## Problem statement
Return all of the data that follows precisely, leaving every image out.

## Input data
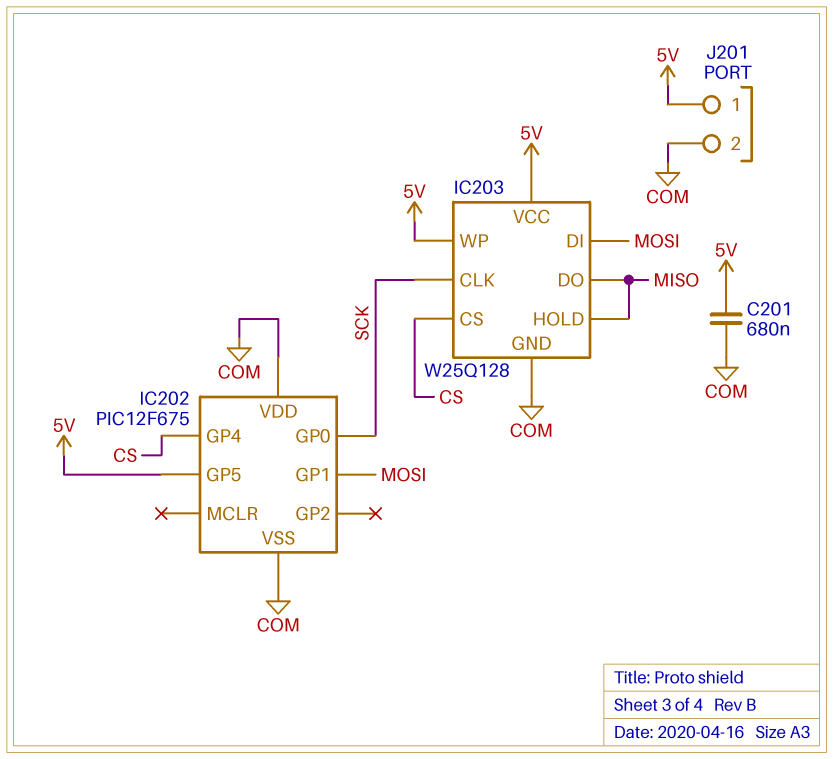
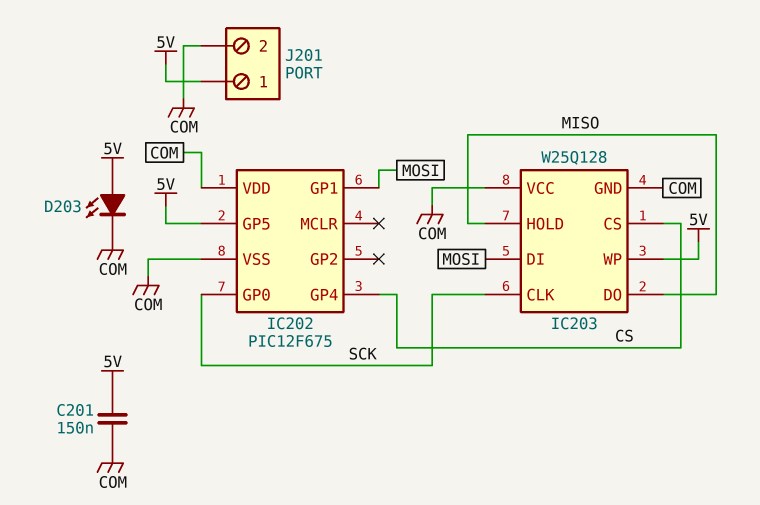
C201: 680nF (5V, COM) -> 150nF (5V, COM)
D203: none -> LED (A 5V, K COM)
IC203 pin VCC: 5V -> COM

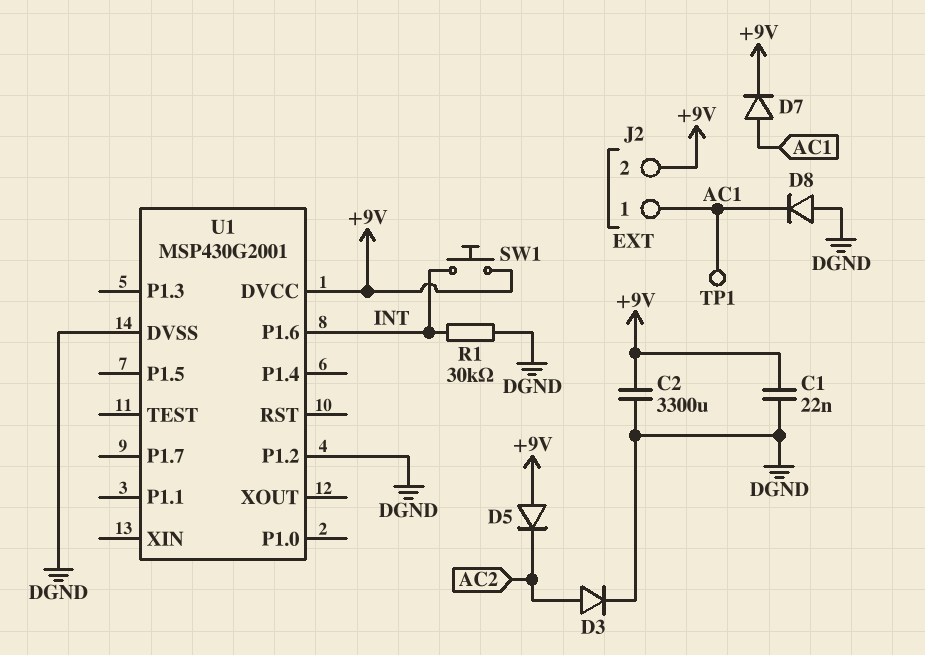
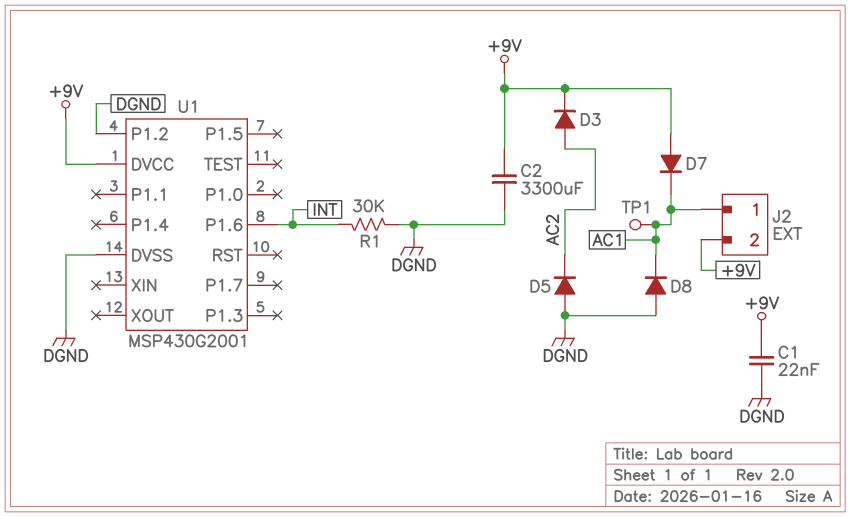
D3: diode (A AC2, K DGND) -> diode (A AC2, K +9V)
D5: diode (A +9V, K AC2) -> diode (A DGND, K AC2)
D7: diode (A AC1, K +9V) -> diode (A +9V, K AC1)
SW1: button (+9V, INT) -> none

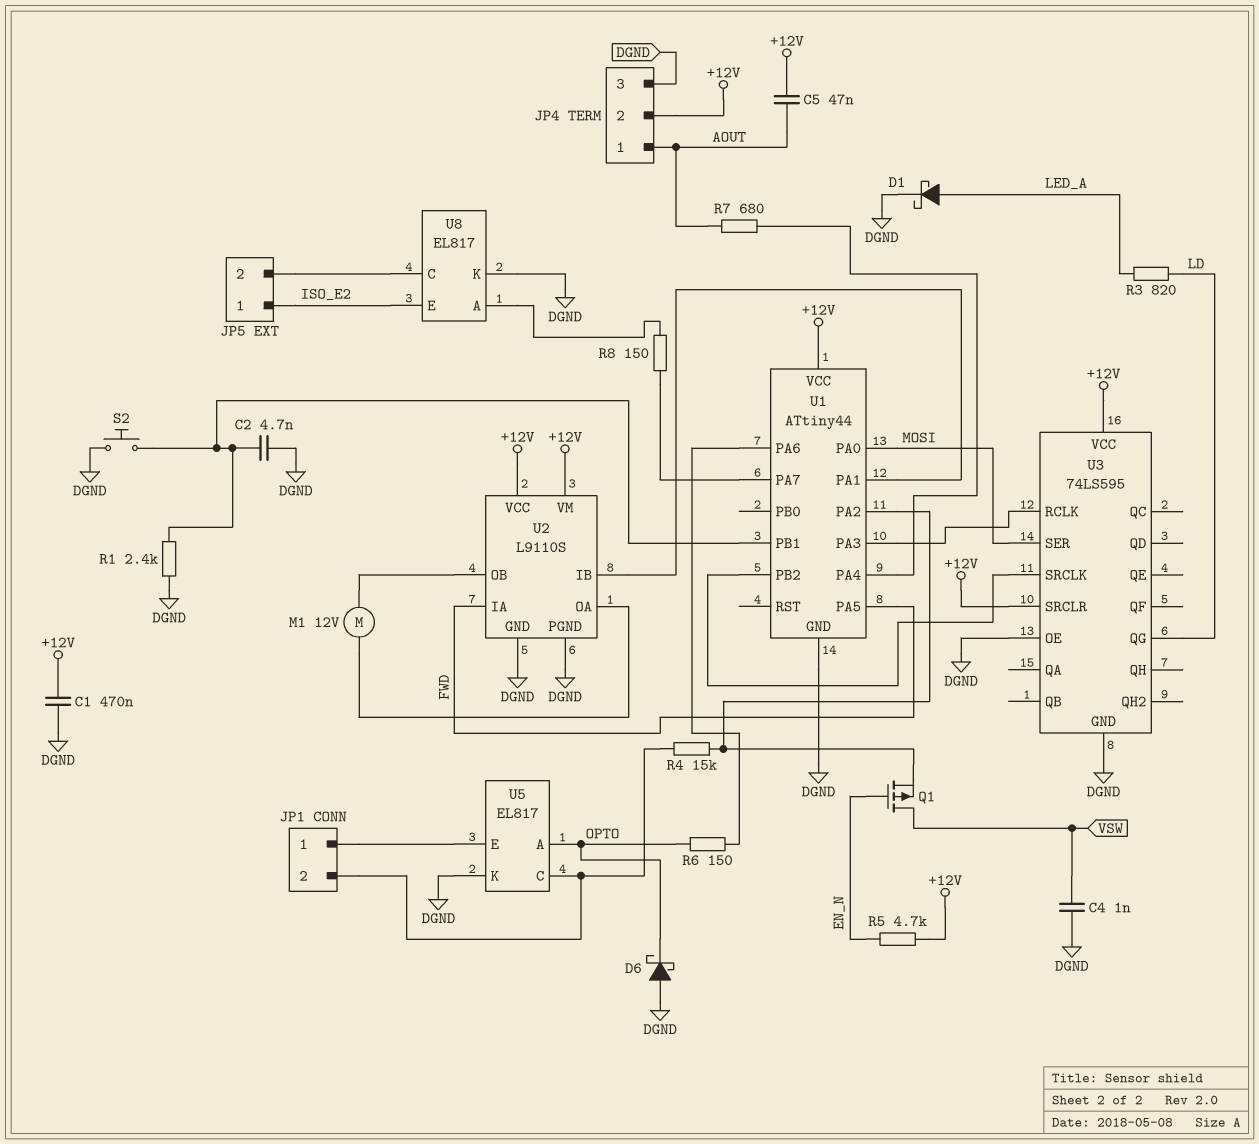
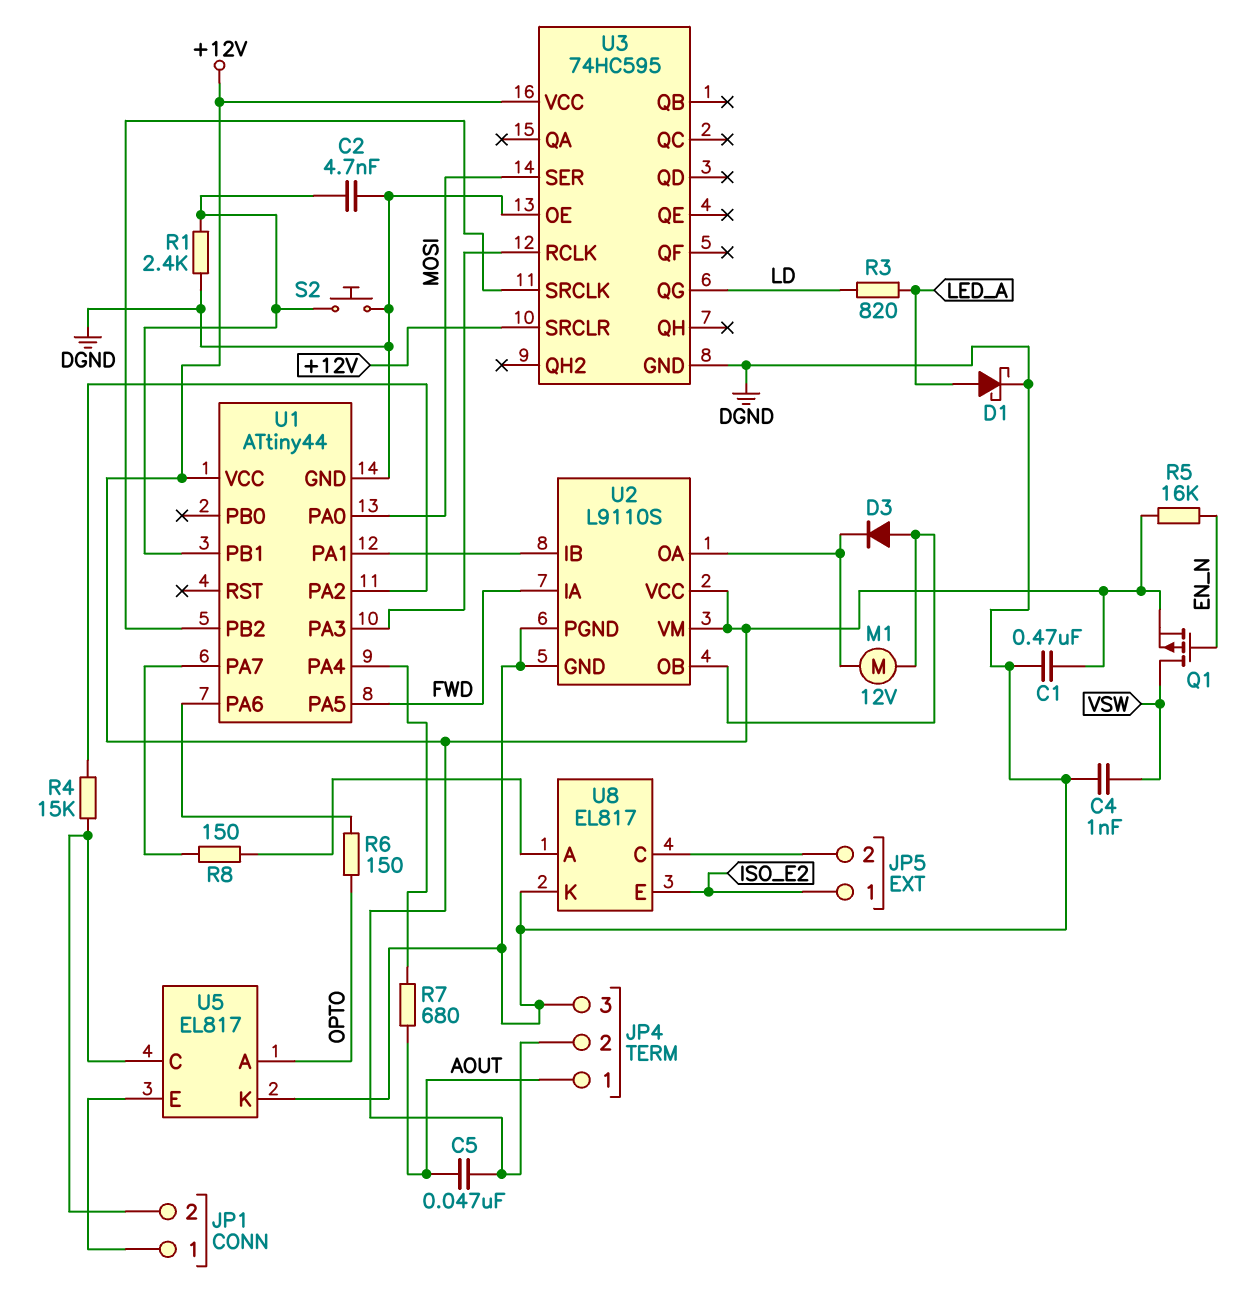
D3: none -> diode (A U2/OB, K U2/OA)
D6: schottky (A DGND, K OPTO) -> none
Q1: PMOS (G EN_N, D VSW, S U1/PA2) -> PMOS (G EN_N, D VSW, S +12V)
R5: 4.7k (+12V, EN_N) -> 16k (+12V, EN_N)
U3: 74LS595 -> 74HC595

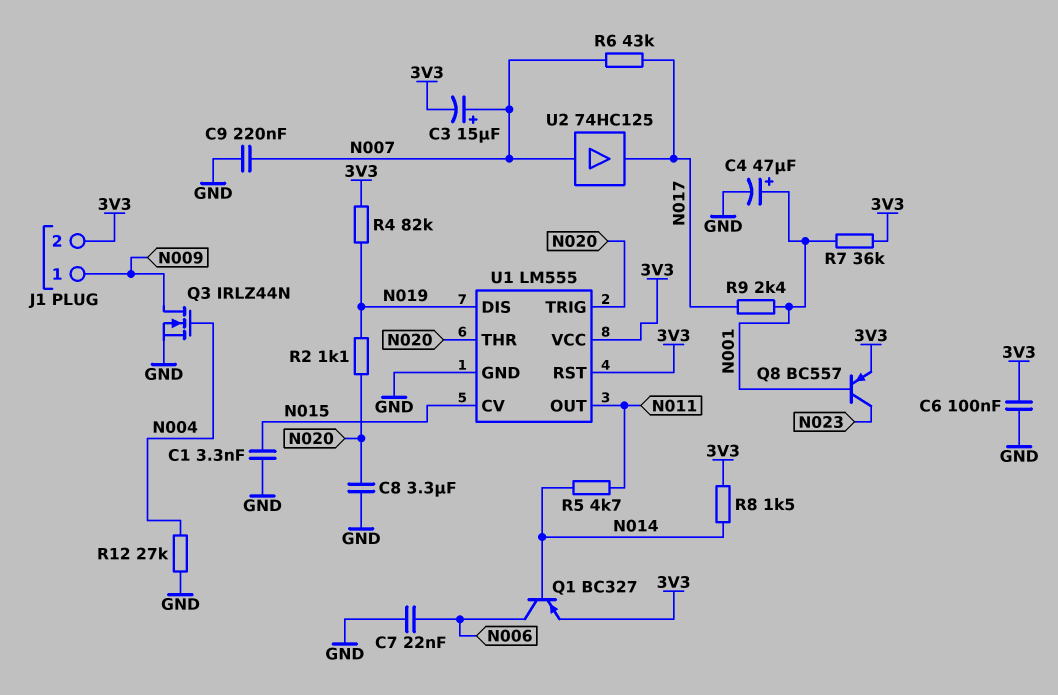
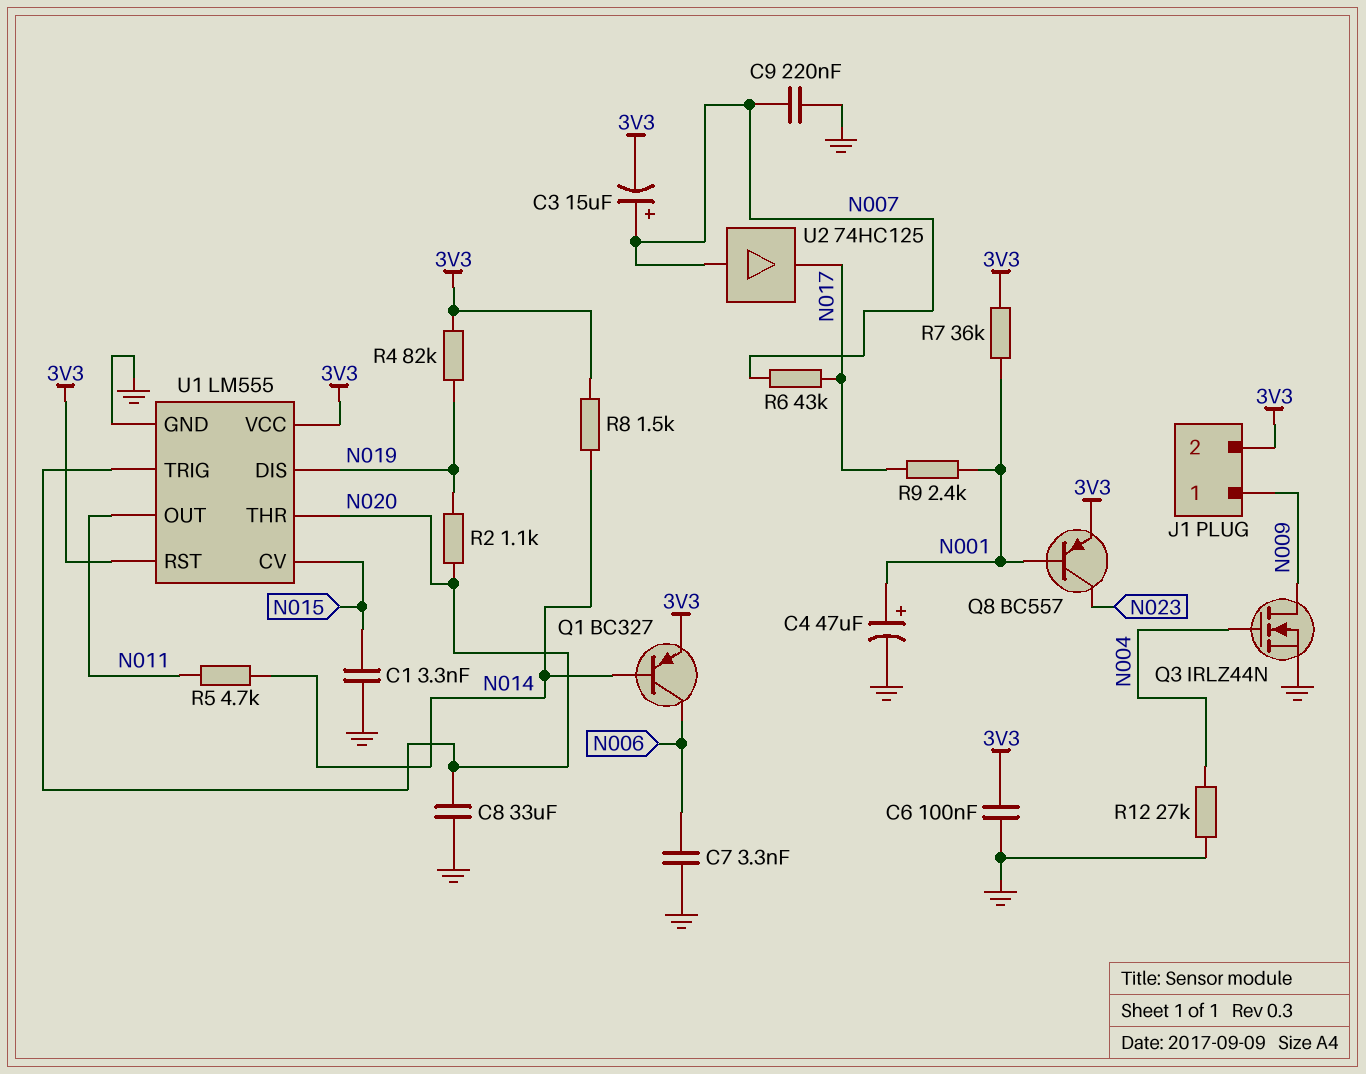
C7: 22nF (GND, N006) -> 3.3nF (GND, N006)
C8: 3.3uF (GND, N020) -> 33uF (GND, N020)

## Exercise solution
C201: 680nF (5V, COM) -> 150nF (5V, COM)
D203: none -> LED (A 5V, K COM)
IC203 pin VCC: 5V -> COM

D3: diode (A AC2, K DGND) -> diode (A AC2, K +9V)
D5: diode (A +9V, K AC2) -> diode (A DGND, K AC2)
D7: diode (A AC1, K +9V) -> diode (A +9V, K AC1)
SW1: button (+9V, INT) -> none

D3: none -> diode (A U2/OB, K U2/OA)
D6: schottky (A DGND, K OPTO) -> none
Q1: PMOS (G EN_N, D VSW, S U1/PA2) -> PMOS (G EN_N, D VSW, S +12V)
R5: 4.7k (+12V, EN_N) -> 16k (+12V, EN_N)
U3: 74LS595 -> 74HC595

C7: 22nF (GND, N006) -> 3.3nF (GND, N006)
C8: 3.3uF (GND, N020) -> 33uF (GND, N020)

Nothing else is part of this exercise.